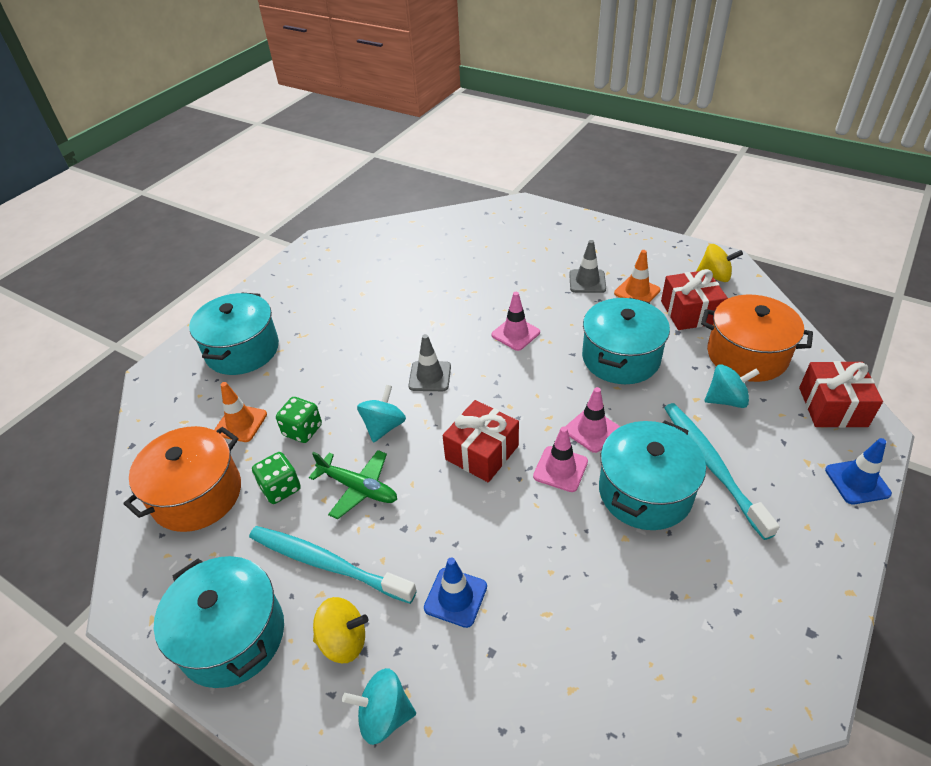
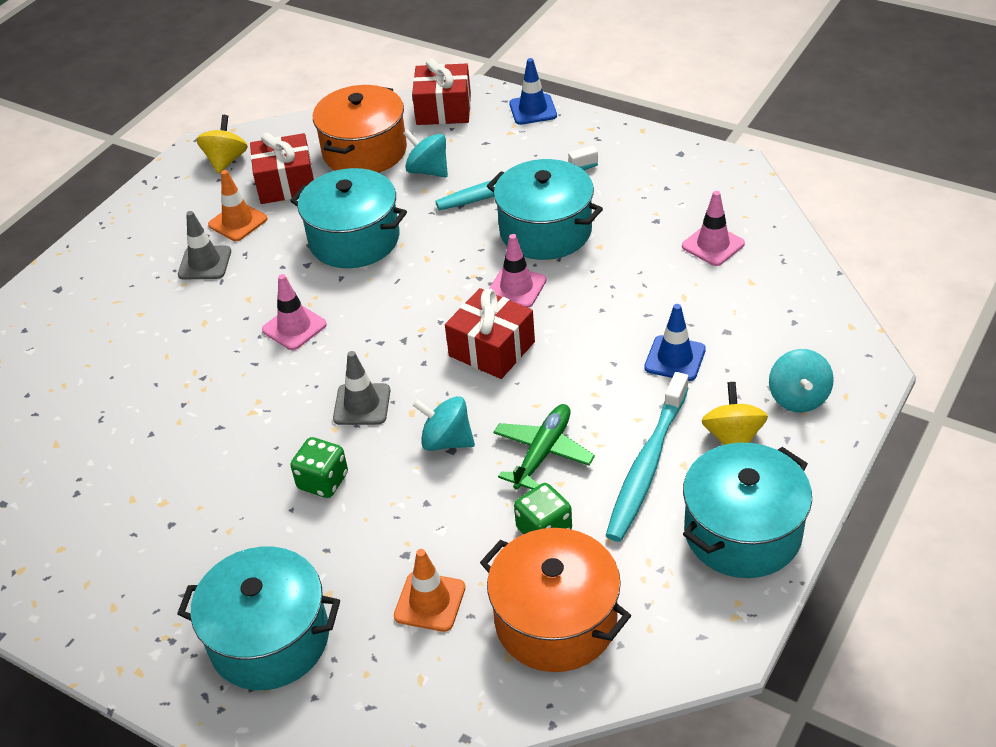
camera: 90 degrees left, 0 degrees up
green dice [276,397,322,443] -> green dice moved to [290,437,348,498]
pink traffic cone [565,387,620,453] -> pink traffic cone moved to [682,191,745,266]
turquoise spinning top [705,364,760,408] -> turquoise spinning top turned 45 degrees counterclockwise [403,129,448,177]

════════════════

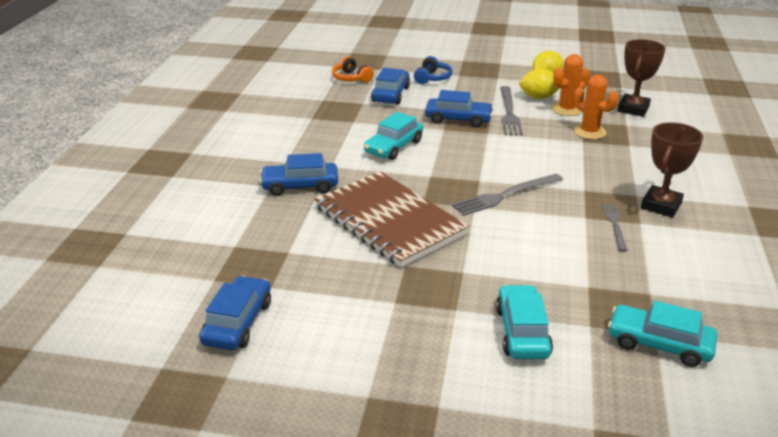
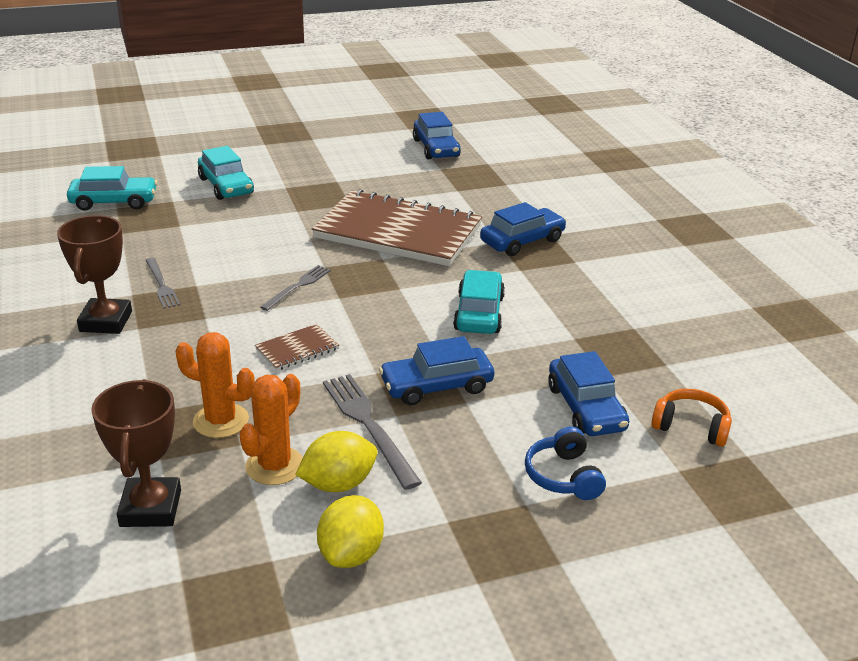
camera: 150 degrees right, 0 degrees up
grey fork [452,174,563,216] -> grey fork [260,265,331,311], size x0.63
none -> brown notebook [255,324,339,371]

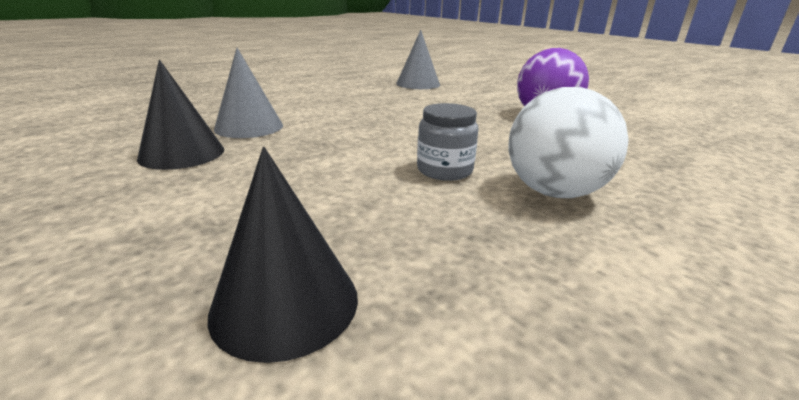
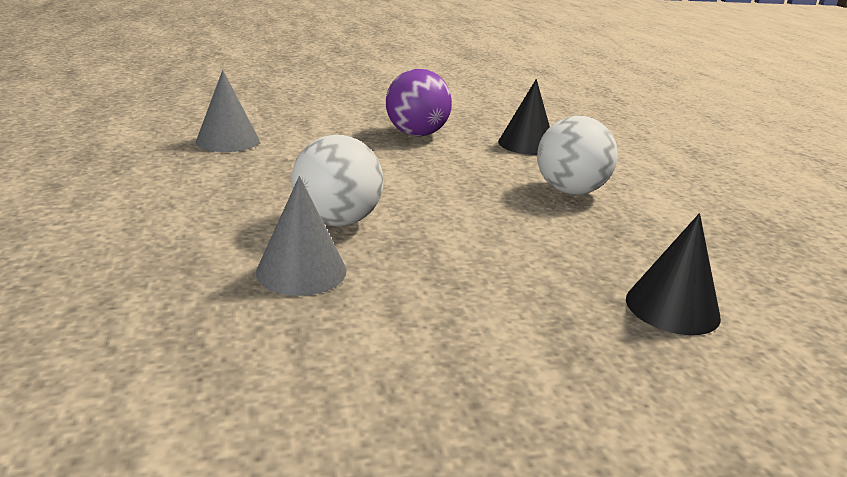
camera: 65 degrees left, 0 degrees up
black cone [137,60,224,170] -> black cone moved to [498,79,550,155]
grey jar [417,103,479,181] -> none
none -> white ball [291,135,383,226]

════════════════

» **YOUR ASSIGNMENT**
Everything above from the line containing "camera: 65 degrees left, 0 degrees up" down to the line containing "none -> white ball [291,135,383,226]" is to be transcribed exactly, with both of those lines included and nothing else added.

» **YOUR SOLUTION**
camera: 65 degrees left, 0 degrees up
black cone [137,60,224,170] -> black cone moved to [498,79,550,155]
grey jar [417,103,479,181] -> none
none -> white ball [291,135,383,226]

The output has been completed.